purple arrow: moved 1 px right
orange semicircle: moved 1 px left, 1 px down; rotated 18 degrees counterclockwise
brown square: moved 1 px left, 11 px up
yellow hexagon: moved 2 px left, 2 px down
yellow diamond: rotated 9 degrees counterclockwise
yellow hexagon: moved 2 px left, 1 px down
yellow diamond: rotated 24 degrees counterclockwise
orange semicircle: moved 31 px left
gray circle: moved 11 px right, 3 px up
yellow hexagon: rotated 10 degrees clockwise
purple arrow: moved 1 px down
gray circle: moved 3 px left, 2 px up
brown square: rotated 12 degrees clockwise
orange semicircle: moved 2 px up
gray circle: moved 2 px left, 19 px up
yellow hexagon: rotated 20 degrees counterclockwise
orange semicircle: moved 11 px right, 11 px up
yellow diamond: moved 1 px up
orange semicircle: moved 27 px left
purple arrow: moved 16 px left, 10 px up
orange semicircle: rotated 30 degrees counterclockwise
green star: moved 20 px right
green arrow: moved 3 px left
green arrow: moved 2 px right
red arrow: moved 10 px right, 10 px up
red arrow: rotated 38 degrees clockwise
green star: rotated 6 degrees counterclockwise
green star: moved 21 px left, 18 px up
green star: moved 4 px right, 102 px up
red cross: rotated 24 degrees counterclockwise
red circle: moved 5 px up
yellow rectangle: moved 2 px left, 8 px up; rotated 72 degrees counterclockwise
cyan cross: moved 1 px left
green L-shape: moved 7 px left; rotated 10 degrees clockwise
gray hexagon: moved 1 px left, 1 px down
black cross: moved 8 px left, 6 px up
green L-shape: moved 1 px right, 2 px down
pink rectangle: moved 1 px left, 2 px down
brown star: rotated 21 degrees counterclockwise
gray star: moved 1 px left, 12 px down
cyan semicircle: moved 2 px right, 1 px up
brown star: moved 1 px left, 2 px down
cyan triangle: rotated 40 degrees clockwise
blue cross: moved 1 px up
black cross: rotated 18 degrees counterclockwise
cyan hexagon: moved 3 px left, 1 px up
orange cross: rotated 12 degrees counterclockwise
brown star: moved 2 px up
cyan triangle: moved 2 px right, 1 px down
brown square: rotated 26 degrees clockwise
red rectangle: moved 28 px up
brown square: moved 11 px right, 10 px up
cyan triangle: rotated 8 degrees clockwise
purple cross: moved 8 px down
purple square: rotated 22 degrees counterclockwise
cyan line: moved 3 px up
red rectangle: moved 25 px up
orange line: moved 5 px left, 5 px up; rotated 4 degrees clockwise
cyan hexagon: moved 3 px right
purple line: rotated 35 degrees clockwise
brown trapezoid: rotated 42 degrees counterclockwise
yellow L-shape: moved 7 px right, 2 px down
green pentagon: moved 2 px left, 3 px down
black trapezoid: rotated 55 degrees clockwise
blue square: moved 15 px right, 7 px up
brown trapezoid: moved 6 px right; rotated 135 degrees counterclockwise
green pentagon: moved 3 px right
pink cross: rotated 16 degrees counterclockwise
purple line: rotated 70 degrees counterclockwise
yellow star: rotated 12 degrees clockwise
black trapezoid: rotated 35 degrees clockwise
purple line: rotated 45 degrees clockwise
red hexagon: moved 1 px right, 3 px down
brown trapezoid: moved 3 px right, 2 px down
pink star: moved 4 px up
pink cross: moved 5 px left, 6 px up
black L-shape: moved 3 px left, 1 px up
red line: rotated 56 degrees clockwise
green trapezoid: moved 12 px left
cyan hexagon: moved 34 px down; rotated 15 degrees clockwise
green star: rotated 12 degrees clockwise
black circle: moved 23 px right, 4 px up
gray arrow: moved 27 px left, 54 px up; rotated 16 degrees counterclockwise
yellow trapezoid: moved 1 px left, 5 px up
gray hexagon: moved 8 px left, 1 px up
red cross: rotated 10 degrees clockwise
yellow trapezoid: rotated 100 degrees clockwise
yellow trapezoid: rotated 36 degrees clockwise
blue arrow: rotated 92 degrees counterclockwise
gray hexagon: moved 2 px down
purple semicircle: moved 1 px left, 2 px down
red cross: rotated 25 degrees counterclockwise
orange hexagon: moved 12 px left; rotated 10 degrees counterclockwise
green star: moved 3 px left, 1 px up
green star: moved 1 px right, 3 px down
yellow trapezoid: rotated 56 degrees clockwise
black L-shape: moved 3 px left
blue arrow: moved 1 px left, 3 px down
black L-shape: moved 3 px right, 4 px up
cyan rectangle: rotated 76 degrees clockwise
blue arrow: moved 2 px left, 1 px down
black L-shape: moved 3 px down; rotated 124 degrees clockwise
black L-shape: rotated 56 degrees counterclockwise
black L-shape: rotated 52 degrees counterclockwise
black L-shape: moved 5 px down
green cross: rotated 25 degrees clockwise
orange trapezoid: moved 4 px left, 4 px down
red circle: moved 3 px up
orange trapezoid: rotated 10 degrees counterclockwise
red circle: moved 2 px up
■ ■ ■ ■
Task to complete
Render the entries above as a numbered list with one line per item, and leave out any blank lines.

Written reply
1. purple arrow: moved 1 px right
2. orange semicircle: moved 1 px left, 1 px down; rotated 18 degrees counterclockwise
3. brown square: moved 1 px left, 11 px up
4. yellow hexagon: moved 2 px left, 2 px down
5. yellow diamond: rotated 9 degrees counterclockwise
6. yellow hexagon: moved 2 px left, 1 px down
7. yellow diamond: rotated 24 degrees counterclockwise
8. orange semicircle: moved 31 px left
9. gray circle: moved 11 px right, 3 px up
10. yellow hexagon: rotated 10 degrees clockwise
11. purple arrow: moved 1 px down
12. gray circle: moved 3 px left, 2 px up
13. brown square: rotated 12 degrees clockwise
14. orange semicircle: moved 2 px up
15. gray circle: moved 2 px left, 19 px up
16. yellow hexagon: rotated 20 degrees counterclockwise
17. orange semicircle: moved 11 px right, 11 px up
18. yellow diamond: moved 1 px up
19. orange semicircle: moved 27 px left
20. purple arrow: moved 16 px left, 10 px up
21. orange semicircle: rotated 30 degrees counterclockwise
22. green star: moved 20 px right
23. green arrow: moved 3 px left
24. green arrow: moved 2 px right
25. red arrow: moved 10 px right, 10 px up
26. red arrow: rotated 38 degrees clockwise
27. green star: rotated 6 degrees counterclockwise
28. green star: moved 21 px left, 18 px up
29. green star: moved 4 px right, 102 px up
30. red cross: rotated 24 degrees counterclockwise
31. red circle: moved 5 px up
32. yellow rectangle: moved 2 px left, 8 px up; rotated 72 degrees counterclockwise
33. cyan cross: moved 1 px left
34. green L-shape: moved 7 px left; rotated 10 degrees clockwise
35. gray hexagon: moved 1 px left, 1 px down
36. black cross: moved 8 px left, 6 px up
37. green L-shape: moved 1 px right, 2 px down
38. pink rectangle: moved 1 px left, 2 px down
39. brown star: rotated 21 degrees counterclockwise
40. gray star: moved 1 px left, 12 px down
41. cyan semicircle: moved 2 px right, 1 px up
42. brown star: moved 1 px left, 2 px down
43. cyan triangle: rotated 40 degrees clockwise
44. blue cross: moved 1 px up
45. black cross: rotated 18 degrees counterclockwise
46. cyan hexagon: moved 3 px left, 1 px up
47. orange cross: rotated 12 degrees counterclockwise
48. brown star: moved 2 px up
49. cyan triangle: moved 2 px right, 1 px down
50. brown square: rotated 26 degrees clockwise
51. red rectangle: moved 28 px up
52. brown square: moved 11 px right, 10 px up
53. cyan triangle: rotated 8 degrees clockwise
54. purple cross: moved 8 px down
55. purple square: rotated 22 degrees counterclockwise
56. cyan line: moved 3 px up
57. red rectangle: moved 25 px up
58. orange line: moved 5 px left, 5 px up; rotated 4 degrees clockwise
59. cyan hexagon: moved 3 px right
60. purple line: rotated 35 degrees clockwise
61. brown trapezoid: rotated 42 degrees counterclockwise
62. yellow L-shape: moved 7 px right, 2 px down
63. green pentagon: moved 2 px left, 3 px down
64. black trapezoid: rotated 55 degrees clockwise
65. blue square: moved 15 px right, 7 px up
66. brown trapezoid: moved 6 px right; rotated 135 degrees counterclockwise
67. green pentagon: moved 3 px right
68. pink cross: rotated 16 degrees counterclockwise
69. purple line: rotated 70 degrees counterclockwise
70. yellow star: rotated 12 degrees clockwise
71. black trapezoid: rotated 35 degrees clockwise
72. purple line: rotated 45 degrees clockwise
73. red hexagon: moved 1 px right, 3 px down
74. brown trapezoid: moved 3 px right, 2 px down
75. pink star: moved 4 px up
76. pink cross: moved 5 px left, 6 px up
77. black L-shape: moved 3 px left, 1 px up
78. red line: rotated 56 degrees clockwise
79. green trapezoid: moved 12 px left
80. cyan hexagon: moved 34 px down; rotated 15 degrees clockwise
81. green star: rotated 12 degrees clockwise
82. black circle: moved 23 px right, 4 px up
83. gray arrow: moved 27 px left, 54 px up; rotated 16 degrees counterclockwise
84. yellow trapezoid: moved 1 px left, 5 px up
85. gray hexagon: moved 8 px left, 1 px up
86. red cross: rotated 10 degrees clockwise
87. yellow trapezoid: rotated 100 degrees clockwise
88. yellow trapezoid: rotated 36 degrees clockwise
89. blue arrow: rotated 92 degrees counterclockwise
90. gray hexagon: moved 2 px down
91. purple semicircle: moved 1 px left, 2 px down
92. red cross: rotated 25 degrees counterclockwise
93. orange hexagon: moved 12 px left; rotated 10 degrees counterclockwise
94. green star: moved 3 px left, 1 px up
95. green star: moved 1 px right, 3 px down
96. yellow trapezoid: rotated 56 degrees clockwise
97. black L-shape: moved 3 px left
98. blue arrow: moved 1 px left, 3 px down
99. black L-shape: moved 3 px right, 4 px up
100. cyan rectangle: rotated 76 degrees clockwise
101. blue arrow: moved 2 px left, 1 px down
102. black L-shape: moved 3 px down; rotated 124 degrees clockwise
103. black L-shape: rotated 56 degrees counterclockwise
104. black L-shape: rotated 52 degrees counterclockwise
105. black L-shape: moved 5 px down
106. green cross: rotated 25 degrees clockwise
107. orange trapezoid: moved 4 px left, 4 px down
108. red circle: moved 3 px up
109. orange trapezoid: rotated 10 degrees counterclockwise
110. red circle: moved 2 px up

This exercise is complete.